**Task instructions:** A verbatim copy of the data is wanted, minus any picture in it.
Data provided section start
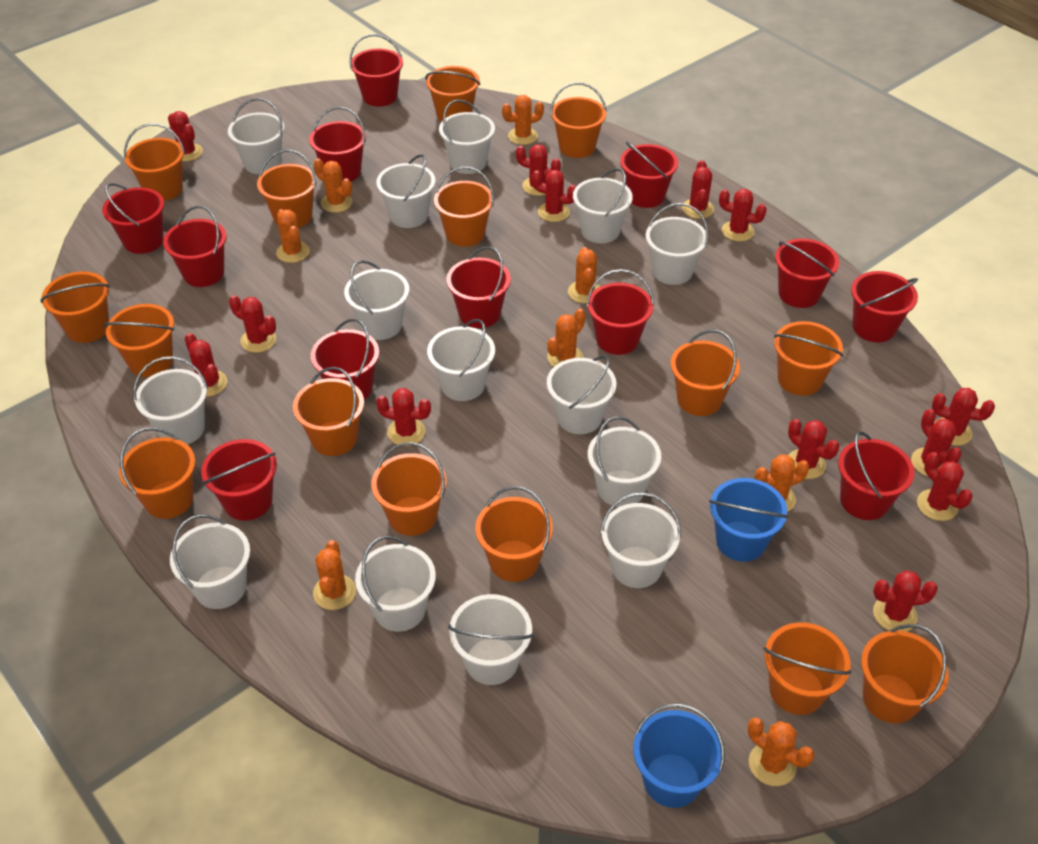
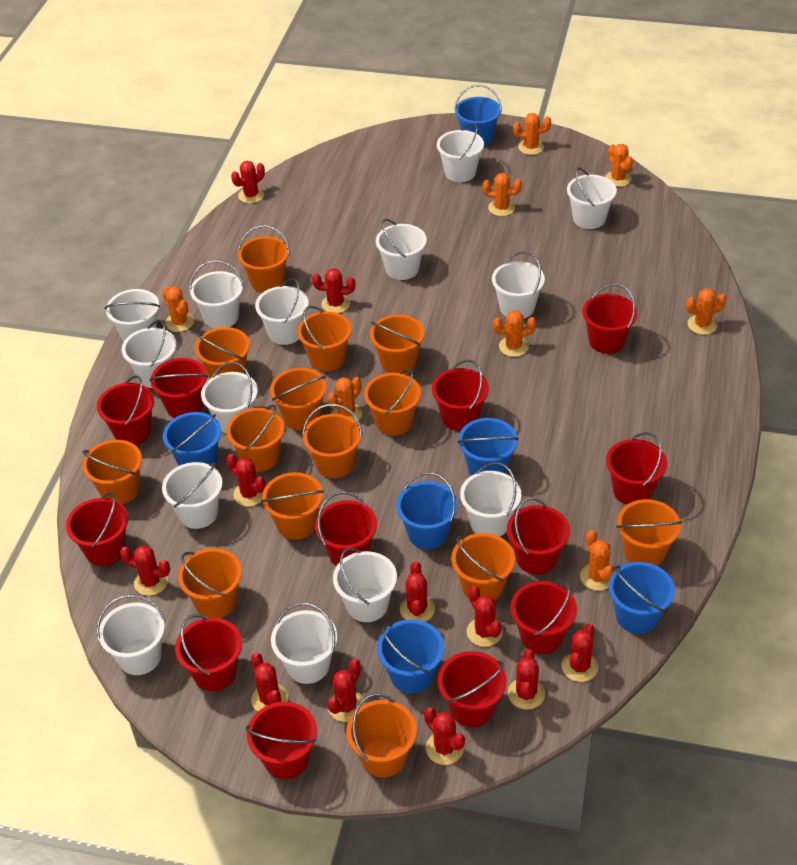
blue bucket: 2 -> 6
orange bucket: 15 -> 14
red cactus: 13 -> 11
Data provided section end
**Finished exercise:**
blue bucket: 2 -> 6
orange bucket: 15 -> 14
red cactus: 13 -> 11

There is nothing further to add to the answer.